Action item –
Rewrite the lines starting at the one containing "In fact, glossy" and ending at the one containing "(B) rotated downward" as a numbered list, leaving out blank lines.

□ □ □ □ □ □ □

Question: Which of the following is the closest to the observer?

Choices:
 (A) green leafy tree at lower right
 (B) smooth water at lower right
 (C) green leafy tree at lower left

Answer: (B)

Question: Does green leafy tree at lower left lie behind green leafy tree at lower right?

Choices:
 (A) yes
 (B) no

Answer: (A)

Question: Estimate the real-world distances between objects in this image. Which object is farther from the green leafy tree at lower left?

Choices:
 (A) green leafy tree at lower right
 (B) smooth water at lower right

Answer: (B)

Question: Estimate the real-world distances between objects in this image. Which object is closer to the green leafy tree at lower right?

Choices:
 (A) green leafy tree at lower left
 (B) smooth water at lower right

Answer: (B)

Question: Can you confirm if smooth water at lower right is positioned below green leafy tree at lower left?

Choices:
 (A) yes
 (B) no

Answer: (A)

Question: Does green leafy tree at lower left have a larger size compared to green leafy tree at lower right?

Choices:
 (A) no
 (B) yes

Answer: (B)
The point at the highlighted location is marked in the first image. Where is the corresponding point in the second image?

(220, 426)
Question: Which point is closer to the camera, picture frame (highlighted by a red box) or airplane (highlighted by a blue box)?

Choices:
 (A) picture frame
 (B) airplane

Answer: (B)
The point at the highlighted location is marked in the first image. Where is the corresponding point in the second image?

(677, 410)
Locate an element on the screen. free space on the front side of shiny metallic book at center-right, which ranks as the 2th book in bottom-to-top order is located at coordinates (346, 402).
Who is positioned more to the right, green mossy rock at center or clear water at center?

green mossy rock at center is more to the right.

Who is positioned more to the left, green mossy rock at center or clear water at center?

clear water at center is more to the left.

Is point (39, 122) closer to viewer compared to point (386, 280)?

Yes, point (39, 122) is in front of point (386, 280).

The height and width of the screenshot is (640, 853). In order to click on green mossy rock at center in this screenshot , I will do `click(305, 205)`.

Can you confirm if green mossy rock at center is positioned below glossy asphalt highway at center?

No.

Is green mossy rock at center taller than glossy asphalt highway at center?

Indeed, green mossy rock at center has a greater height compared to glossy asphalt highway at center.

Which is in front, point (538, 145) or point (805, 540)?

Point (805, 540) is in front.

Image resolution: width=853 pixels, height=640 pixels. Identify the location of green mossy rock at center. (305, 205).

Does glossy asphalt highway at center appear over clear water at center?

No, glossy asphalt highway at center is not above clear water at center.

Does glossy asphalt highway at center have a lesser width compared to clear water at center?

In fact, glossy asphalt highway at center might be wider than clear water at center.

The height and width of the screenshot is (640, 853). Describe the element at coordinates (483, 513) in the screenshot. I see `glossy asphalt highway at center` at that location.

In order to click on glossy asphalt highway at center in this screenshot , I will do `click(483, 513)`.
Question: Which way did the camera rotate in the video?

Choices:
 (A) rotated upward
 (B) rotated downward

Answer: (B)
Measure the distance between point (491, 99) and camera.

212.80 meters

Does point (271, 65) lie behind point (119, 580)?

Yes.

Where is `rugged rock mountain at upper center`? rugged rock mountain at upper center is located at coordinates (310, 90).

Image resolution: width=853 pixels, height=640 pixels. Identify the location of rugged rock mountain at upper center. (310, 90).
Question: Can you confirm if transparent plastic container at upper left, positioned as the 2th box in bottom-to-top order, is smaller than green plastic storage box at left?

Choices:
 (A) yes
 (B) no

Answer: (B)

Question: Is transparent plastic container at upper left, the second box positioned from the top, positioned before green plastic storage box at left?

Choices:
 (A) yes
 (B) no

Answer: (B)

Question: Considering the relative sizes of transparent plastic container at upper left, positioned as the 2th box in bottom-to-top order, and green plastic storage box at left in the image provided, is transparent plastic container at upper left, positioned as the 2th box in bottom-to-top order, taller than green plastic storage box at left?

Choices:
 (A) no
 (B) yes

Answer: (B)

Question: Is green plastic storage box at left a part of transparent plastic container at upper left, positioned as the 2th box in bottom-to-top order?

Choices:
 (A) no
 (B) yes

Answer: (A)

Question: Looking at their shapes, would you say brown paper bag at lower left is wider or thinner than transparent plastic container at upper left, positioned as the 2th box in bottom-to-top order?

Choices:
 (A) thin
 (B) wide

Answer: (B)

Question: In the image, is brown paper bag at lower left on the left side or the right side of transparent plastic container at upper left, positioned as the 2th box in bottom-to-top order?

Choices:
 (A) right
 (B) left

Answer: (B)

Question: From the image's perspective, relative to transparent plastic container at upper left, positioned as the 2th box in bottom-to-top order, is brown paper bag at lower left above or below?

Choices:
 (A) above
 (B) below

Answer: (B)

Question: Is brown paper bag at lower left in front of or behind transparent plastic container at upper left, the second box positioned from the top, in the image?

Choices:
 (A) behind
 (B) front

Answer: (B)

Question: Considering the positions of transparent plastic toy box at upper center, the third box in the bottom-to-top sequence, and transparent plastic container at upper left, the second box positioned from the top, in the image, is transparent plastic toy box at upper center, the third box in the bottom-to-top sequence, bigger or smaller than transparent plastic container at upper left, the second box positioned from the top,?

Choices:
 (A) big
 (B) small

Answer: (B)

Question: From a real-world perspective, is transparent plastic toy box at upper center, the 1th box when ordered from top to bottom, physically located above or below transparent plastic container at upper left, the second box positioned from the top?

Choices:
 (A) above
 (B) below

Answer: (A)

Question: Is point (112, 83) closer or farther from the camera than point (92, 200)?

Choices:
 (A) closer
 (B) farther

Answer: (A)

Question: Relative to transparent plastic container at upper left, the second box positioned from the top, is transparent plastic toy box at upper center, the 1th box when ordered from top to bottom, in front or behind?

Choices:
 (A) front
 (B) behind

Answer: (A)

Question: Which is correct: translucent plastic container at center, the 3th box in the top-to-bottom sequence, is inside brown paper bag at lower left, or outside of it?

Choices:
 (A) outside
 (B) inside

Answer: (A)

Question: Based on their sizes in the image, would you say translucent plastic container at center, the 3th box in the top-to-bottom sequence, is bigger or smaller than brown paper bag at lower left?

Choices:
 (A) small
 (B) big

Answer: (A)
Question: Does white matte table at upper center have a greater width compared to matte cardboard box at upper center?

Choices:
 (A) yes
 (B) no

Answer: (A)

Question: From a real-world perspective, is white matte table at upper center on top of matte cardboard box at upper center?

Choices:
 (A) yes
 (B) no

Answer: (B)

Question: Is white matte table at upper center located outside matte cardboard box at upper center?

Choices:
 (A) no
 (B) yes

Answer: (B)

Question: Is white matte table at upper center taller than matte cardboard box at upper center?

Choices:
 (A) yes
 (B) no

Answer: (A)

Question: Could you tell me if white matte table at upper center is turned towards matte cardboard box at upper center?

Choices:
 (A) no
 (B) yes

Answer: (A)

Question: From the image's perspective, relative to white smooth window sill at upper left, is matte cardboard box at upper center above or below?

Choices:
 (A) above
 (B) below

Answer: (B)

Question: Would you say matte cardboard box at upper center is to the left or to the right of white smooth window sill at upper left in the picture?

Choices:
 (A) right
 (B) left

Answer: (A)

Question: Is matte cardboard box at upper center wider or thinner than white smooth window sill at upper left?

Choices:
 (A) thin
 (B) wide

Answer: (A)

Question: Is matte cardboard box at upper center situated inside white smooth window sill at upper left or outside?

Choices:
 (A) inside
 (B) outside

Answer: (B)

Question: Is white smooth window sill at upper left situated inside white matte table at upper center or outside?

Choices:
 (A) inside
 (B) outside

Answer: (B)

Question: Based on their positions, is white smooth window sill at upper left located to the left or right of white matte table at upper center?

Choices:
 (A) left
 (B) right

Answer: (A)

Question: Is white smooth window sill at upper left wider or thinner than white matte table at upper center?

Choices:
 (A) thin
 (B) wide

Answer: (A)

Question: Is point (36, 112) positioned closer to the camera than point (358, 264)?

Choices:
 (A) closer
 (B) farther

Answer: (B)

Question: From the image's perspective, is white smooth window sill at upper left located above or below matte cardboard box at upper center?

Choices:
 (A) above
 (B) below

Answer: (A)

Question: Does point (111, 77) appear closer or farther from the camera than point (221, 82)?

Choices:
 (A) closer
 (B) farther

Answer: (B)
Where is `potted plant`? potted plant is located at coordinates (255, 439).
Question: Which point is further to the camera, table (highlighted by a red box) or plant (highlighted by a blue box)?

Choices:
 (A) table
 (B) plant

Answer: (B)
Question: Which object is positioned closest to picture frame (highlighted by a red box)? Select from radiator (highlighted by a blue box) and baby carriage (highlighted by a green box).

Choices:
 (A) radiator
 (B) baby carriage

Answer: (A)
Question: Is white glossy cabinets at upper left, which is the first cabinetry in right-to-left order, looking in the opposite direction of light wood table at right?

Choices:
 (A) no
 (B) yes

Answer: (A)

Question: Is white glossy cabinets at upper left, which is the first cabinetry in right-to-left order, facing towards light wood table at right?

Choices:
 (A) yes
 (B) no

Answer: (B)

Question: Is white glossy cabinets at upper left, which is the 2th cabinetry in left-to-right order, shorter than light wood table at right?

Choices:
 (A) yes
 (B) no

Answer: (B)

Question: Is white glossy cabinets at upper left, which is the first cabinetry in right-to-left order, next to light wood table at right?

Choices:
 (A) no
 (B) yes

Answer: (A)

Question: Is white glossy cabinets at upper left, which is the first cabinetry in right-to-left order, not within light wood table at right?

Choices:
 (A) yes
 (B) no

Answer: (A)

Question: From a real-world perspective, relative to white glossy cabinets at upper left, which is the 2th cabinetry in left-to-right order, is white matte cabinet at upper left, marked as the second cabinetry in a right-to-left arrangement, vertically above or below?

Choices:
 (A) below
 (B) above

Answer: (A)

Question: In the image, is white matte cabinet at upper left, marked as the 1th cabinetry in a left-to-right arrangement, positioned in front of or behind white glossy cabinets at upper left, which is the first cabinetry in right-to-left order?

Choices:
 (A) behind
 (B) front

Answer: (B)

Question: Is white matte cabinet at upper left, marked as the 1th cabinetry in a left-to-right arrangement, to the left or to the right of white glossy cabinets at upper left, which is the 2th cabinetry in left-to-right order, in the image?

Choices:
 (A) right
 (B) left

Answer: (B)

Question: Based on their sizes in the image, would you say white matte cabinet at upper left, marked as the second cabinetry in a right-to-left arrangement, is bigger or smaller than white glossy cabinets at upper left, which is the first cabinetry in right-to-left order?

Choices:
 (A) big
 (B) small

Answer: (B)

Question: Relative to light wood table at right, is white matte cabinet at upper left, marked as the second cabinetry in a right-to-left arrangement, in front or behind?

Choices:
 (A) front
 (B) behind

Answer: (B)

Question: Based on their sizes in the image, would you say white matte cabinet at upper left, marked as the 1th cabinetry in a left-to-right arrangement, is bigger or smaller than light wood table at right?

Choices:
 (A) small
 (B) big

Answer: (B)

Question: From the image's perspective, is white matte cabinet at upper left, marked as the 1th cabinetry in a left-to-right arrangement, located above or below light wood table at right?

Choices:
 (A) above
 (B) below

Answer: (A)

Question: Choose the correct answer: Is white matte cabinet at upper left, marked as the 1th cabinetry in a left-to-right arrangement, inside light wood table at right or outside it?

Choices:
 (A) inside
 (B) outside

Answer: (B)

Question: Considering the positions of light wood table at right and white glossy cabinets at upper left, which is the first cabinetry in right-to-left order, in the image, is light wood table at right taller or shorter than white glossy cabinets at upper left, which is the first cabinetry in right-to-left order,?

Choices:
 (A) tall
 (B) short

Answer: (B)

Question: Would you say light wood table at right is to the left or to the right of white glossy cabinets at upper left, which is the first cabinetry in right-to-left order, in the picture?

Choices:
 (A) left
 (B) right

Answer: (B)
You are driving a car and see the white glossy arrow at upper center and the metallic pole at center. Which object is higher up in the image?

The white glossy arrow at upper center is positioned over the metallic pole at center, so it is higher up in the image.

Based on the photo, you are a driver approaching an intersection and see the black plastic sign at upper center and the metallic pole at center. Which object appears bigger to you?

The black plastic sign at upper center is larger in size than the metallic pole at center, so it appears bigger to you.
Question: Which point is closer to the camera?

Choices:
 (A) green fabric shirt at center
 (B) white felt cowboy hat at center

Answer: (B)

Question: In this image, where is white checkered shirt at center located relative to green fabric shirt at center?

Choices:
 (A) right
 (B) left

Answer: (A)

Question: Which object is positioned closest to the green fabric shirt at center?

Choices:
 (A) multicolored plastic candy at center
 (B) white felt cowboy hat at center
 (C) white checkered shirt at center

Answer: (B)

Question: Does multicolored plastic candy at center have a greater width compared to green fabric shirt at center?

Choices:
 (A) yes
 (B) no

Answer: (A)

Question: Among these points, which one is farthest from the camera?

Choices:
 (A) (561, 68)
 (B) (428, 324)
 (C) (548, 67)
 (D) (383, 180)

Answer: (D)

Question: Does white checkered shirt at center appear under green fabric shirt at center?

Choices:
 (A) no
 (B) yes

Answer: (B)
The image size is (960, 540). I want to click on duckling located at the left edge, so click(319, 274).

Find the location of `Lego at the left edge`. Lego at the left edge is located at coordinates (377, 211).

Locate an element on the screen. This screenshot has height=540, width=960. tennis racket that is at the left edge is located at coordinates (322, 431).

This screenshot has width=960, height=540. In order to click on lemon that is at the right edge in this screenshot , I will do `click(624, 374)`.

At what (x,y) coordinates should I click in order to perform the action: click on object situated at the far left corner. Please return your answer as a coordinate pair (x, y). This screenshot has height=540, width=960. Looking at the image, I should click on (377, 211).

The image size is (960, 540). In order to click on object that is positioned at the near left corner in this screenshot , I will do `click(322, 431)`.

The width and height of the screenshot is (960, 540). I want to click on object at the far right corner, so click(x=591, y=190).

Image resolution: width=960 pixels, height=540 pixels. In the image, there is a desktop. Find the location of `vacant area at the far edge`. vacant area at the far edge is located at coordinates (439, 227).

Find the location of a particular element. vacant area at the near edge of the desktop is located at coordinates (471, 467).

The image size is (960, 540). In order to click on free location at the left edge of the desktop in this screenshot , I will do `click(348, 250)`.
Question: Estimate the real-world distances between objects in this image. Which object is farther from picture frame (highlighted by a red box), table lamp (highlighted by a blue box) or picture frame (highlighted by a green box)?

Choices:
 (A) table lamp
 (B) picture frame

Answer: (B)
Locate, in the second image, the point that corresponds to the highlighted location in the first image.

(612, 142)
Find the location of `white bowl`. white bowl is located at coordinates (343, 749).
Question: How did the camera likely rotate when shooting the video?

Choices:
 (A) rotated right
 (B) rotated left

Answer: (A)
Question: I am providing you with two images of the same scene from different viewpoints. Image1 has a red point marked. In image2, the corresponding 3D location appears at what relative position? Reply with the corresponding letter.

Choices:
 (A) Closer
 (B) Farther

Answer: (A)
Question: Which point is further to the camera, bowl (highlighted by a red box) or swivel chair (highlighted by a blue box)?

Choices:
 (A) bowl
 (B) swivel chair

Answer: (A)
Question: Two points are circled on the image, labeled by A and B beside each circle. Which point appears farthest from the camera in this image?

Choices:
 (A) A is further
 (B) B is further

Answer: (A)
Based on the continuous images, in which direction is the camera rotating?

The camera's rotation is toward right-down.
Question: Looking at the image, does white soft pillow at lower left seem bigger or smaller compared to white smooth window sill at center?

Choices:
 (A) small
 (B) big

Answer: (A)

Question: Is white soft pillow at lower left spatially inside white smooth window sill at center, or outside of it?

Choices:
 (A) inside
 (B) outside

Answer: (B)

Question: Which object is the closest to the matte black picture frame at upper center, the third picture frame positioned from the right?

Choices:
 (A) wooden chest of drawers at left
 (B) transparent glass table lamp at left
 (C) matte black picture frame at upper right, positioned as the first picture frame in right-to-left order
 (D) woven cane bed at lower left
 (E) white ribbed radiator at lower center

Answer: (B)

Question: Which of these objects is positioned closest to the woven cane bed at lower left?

□ □ □ □ □ □ □

Solution to this task –
1. In fact, glossy asphalt highway at center might be wider than clear water at center.
2. The height and width of the screenshot is (640, 853). Describe the element at coordinates (483, 513) in the screenshot. I see `glossy asphalt highway at center` at that location.
3. In order to click on glossy asphalt highway at center in this screenshot , I will do `click(483, 513)`.
4. Question: Which way did the camera rotate in the video?
5. Choices:
6.  (A) rotated upward
7.  (B) rotated downward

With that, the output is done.